Supplied records:
•••••

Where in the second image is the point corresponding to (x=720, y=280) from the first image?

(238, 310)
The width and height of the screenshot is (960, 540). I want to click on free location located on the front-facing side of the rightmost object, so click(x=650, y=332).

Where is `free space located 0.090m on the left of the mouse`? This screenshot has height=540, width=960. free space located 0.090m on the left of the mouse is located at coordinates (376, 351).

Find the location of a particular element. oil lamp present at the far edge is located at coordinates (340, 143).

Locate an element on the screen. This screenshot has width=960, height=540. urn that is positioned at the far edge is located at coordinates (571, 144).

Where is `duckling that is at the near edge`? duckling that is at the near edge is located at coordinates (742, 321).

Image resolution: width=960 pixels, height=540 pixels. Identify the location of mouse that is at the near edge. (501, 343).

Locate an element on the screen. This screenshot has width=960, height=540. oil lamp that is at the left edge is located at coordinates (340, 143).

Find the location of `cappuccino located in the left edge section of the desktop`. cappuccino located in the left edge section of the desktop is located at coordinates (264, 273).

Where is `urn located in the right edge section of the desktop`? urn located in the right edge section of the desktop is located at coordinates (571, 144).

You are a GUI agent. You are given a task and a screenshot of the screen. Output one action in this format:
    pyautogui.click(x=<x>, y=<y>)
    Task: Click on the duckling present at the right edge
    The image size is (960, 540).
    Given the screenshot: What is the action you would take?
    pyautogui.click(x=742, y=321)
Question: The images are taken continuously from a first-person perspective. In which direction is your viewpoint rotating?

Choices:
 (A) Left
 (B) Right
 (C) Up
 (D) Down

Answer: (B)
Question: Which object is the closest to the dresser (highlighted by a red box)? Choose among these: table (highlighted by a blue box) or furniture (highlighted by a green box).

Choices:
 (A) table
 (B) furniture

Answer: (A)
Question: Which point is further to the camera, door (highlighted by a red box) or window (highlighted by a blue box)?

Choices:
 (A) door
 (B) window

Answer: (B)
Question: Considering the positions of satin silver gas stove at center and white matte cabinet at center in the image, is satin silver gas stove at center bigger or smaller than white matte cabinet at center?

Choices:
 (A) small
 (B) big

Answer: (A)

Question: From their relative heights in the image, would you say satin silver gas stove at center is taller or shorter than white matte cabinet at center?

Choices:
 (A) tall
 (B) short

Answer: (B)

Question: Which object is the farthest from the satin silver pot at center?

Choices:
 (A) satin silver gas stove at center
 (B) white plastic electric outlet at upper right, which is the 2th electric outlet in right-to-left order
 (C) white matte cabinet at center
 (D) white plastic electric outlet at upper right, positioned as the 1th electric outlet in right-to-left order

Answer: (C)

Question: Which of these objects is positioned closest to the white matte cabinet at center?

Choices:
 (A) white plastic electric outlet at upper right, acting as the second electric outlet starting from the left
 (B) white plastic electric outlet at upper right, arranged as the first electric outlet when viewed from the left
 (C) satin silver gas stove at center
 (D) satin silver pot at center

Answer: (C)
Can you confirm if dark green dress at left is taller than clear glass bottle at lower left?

•••••

What to produce: Substitute "gosling" for every "duckling" in the records above and write them out again, changing nothing else.

Task result:
Where in the second image is the point corresponding to (x=720, y=280) from the first image?

(238, 310)
The width and height of the screenshot is (960, 540). I want to click on free location located on the front-facing side of the rightmost object, so click(x=650, y=332).

Where is `free space located 0.090m on the left of the mouse`? This screenshot has height=540, width=960. free space located 0.090m on the left of the mouse is located at coordinates (376, 351).

Find the location of a particular element. oil lamp present at the far edge is located at coordinates (340, 143).

Locate an element on the screen. This screenshot has width=960, height=540. urn that is positioned at the far edge is located at coordinates (571, 144).

Where is `gosling that is at the near edge`? gosling that is at the near edge is located at coordinates (742, 321).

Image resolution: width=960 pixels, height=540 pixels. Identify the location of mouse that is at the near edge. (501, 343).

Locate an element on the screen. This screenshot has width=960, height=540. oil lamp that is at the left edge is located at coordinates (340, 143).

Find the location of `cappuccino located in the left edge section of the desktop`. cappuccino located in the left edge section of the desktop is located at coordinates (264, 273).

Where is `urn located in the right edge section of the desktop`? urn located in the right edge section of the desktop is located at coordinates (571, 144).

You are a GUI agent. You are given a task and a screenshot of the screen. Output one action in this format:
    pyautogui.click(x=<x>, y=<y>)
    Task: Click on the gosling present at the right edge
    The image size is (960, 540).
    Given the screenshot: What is the action you would take?
    pyautogui.click(x=742, y=321)
Question: The images are taken continuously from a first-person perspective. In which direction is your viewpoint rotating?

Choices:
 (A) Left
 (B) Right
 (C) Up
 (D) Down

Answer: (B)
Question: Which object is the closest to the dresser (highlighted by a red box)? Choose among these: table (highlighted by a blue box) or furniture (highlighted by a green box).

Choices:
 (A) table
 (B) furniture

Answer: (A)
Question: Which point is further to the camera, door (highlighted by a red box) or window (highlighted by a blue box)?

Choices:
 (A) door
 (B) window

Answer: (B)
Question: Considering the positions of satin silver gas stove at center and white matte cabinet at center in the image, is satin silver gas stove at center bigger or smaller than white matte cabinet at center?

Choices:
 (A) small
 (B) big

Answer: (A)

Question: From their relative heights in the image, would you say satin silver gas stove at center is taller or shorter than white matte cabinet at center?

Choices:
 (A) tall
 (B) short

Answer: (B)

Question: Which object is the farthest from the satin silver pot at center?

Choices:
 (A) satin silver gas stove at center
 (B) white plastic electric outlet at upper right, which is the 2th electric outlet in right-to-left order
 (C) white matte cabinet at center
 (D) white plastic electric outlet at upper right, positioned as the 1th electric outlet in right-to-left order

Answer: (C)

Question: Which of these objects is positioned closest to the white matte cabinet at center?

Choices:
 (A) white plastic electric outlet at upper right, acting as the second electric outlet starting from the left
 (B) white plastic electric outlet at upper right, arranged as the first electric outlet when viewed from the left
 (C) satin silver gas stove at center
 (D) satin silver pot at center

Answer: (C)
Can you confirm if dark green dress at left is taller than clear glass bottle at lower left?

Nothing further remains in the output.